[Opening Data for this task section]

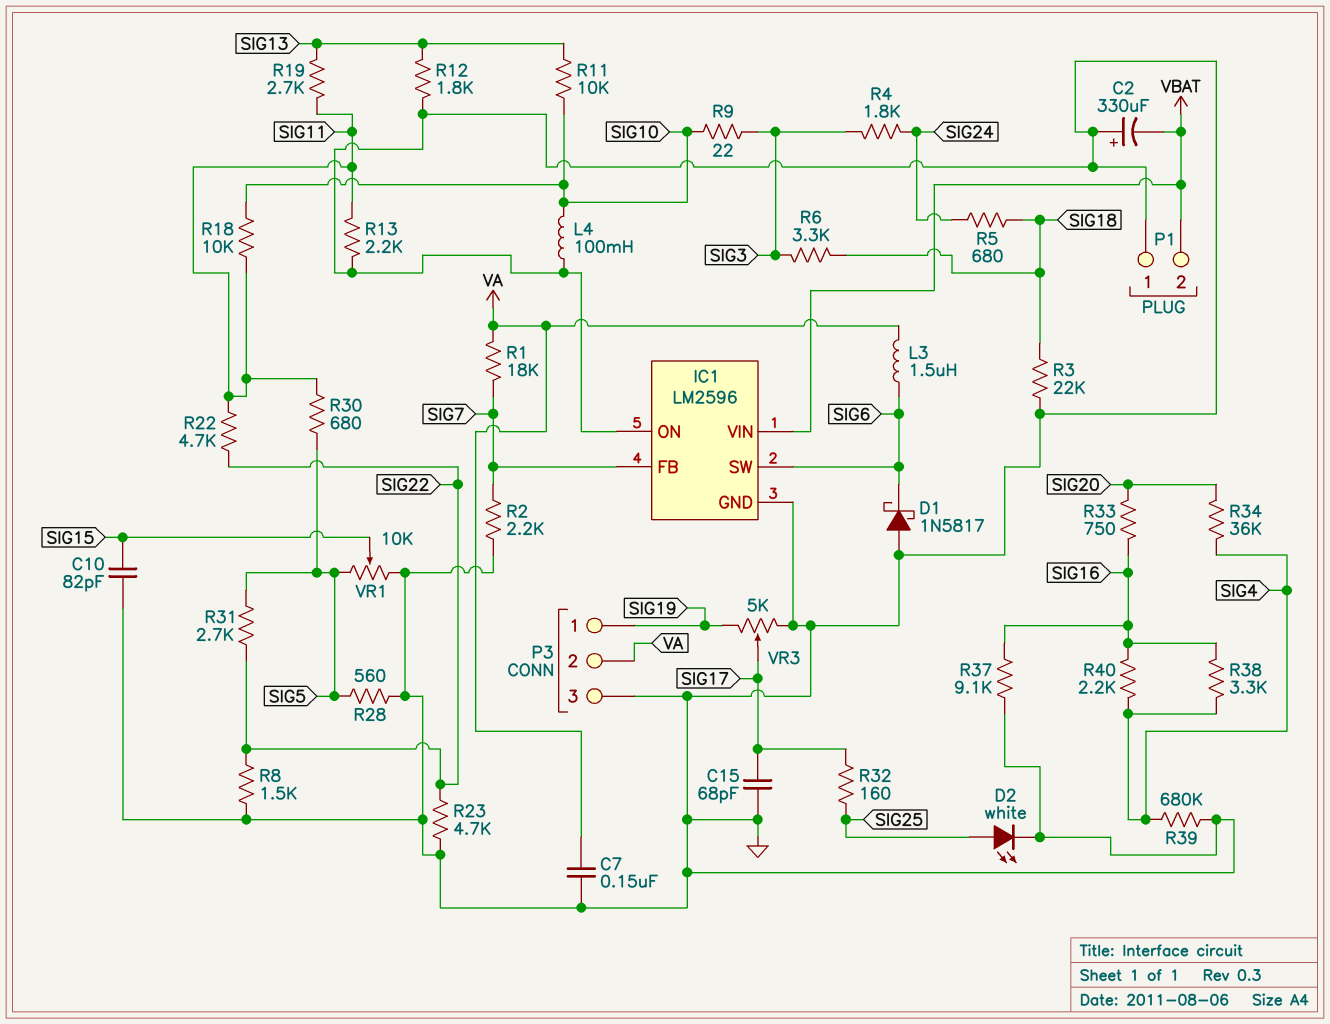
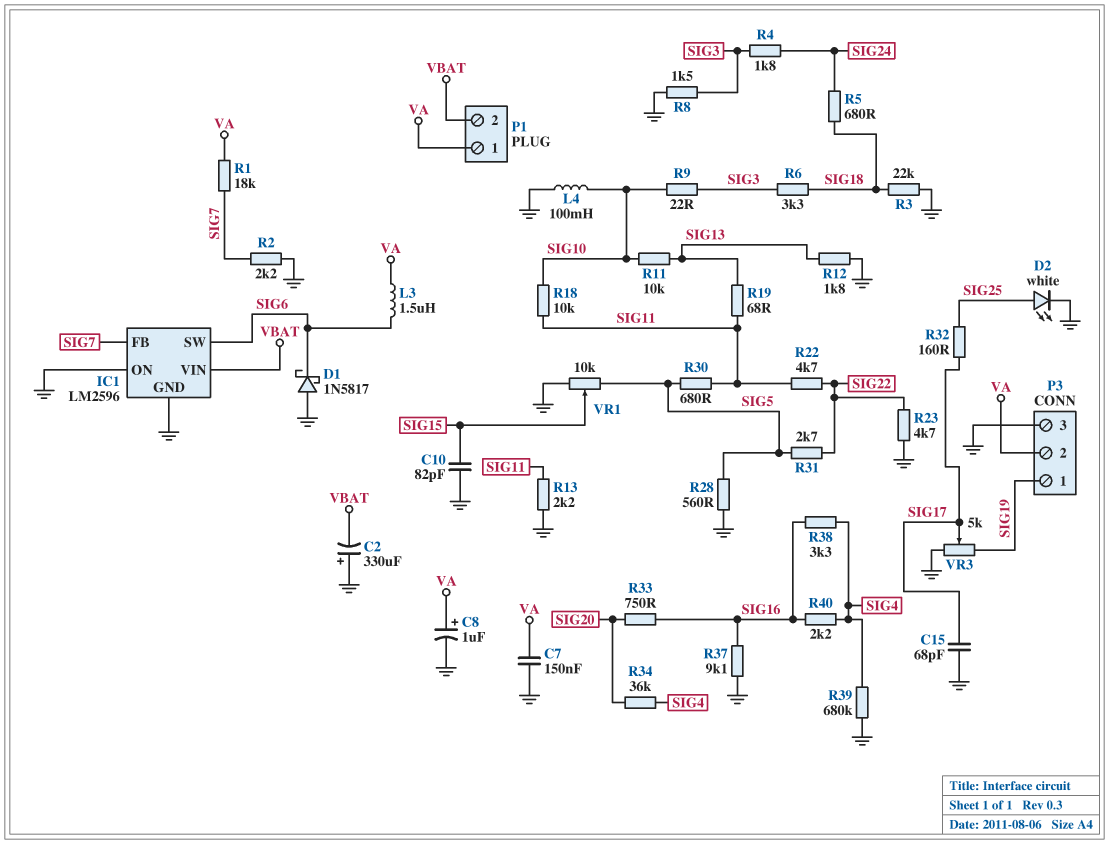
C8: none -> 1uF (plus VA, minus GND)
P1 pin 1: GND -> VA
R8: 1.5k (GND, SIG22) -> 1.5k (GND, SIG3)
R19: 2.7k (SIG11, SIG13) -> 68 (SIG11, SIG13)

[Closing Data for this task section]
[Opening Data for this task section]

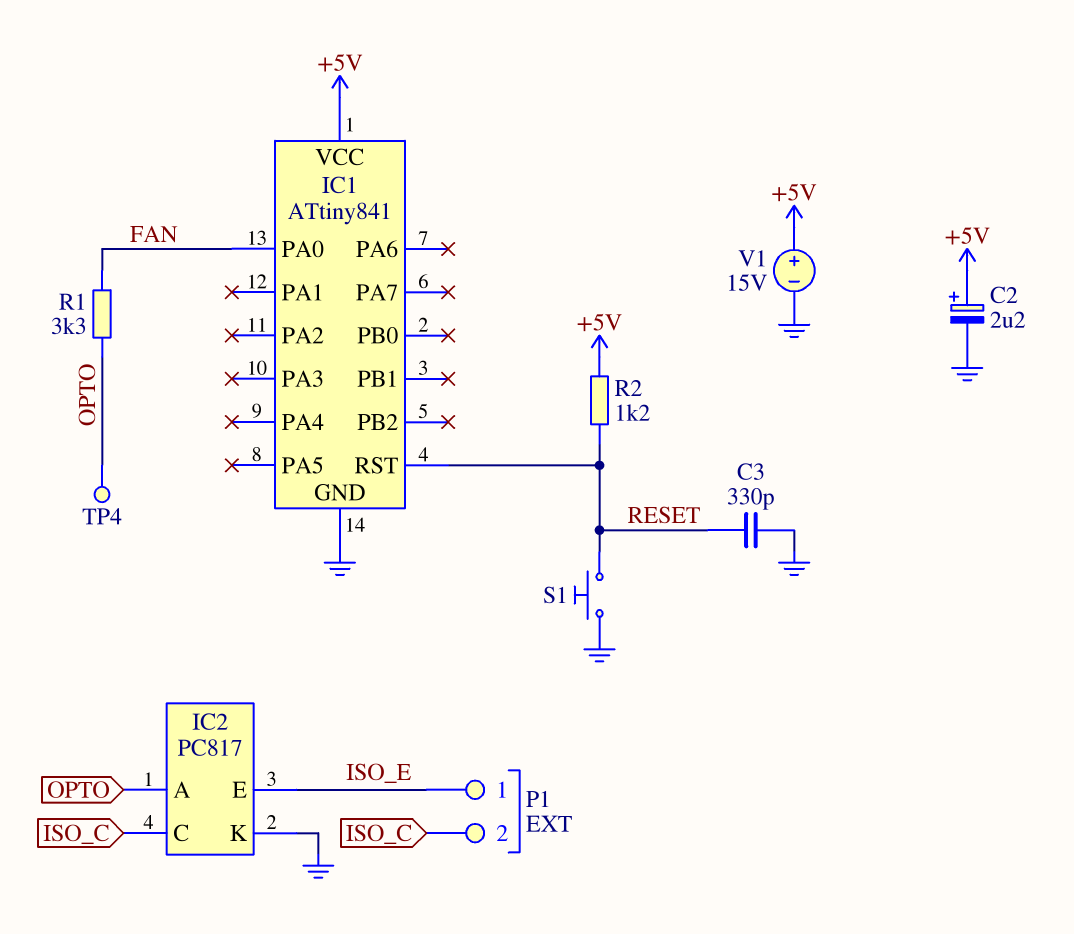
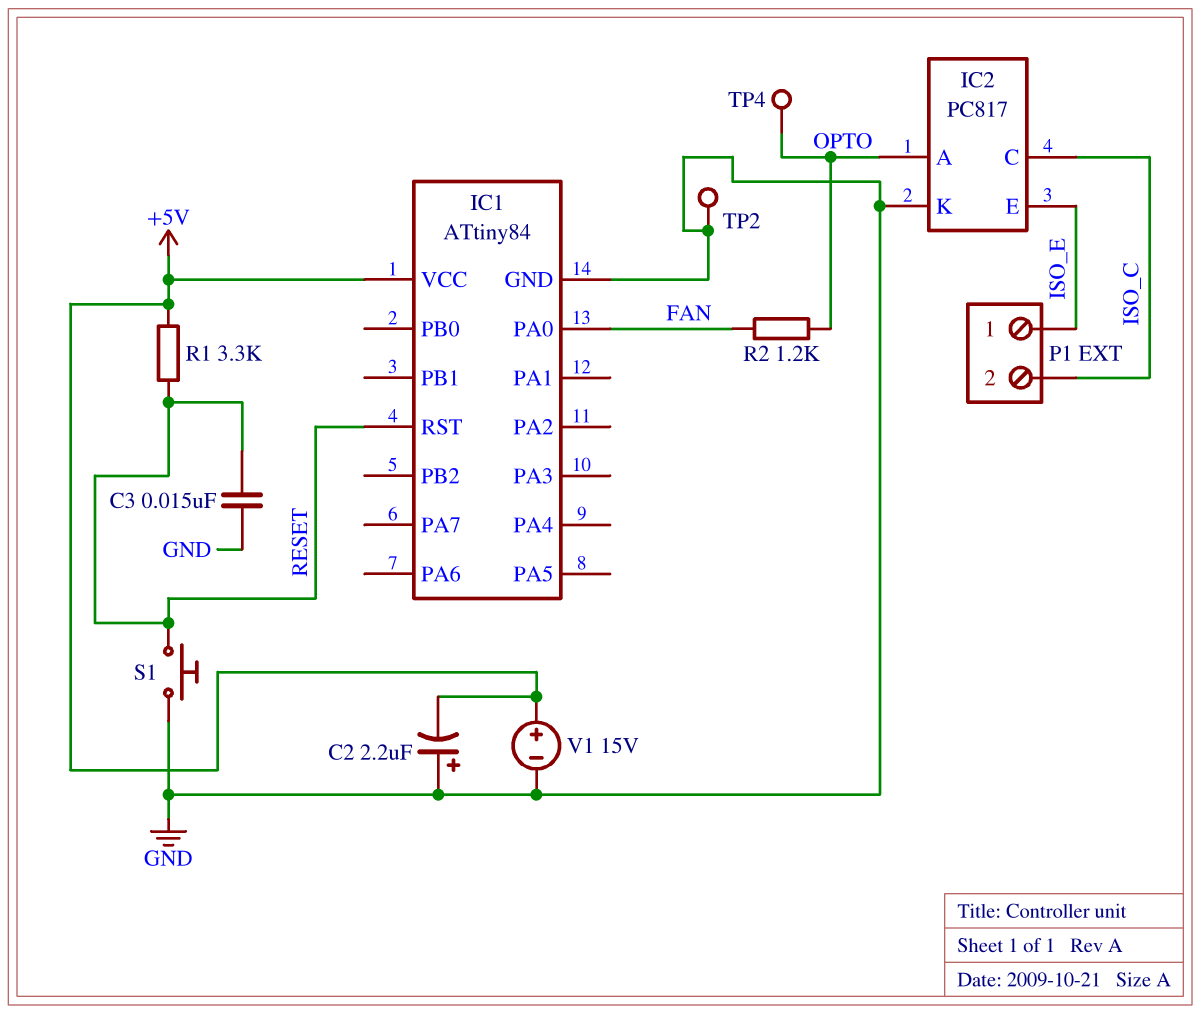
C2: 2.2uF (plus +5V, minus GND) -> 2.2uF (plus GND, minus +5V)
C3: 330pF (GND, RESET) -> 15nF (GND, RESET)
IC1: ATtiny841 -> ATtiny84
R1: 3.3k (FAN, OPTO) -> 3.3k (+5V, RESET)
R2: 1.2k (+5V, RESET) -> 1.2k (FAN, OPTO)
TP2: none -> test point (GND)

[Closing Data for this task section]

■ **Task brief**: If a line in the records above has the word "RESET", copy it out.

■ **Exercise response**:
C3: 330pF (GND, RESET) -> 15nF (GND, RESET)
R1: 3.3k (FAN, OPTO) -> 3.3k (+5V, RESET)
R2: 1.2k (+5V, RESET) -> 1.2k (FAN, OPTO)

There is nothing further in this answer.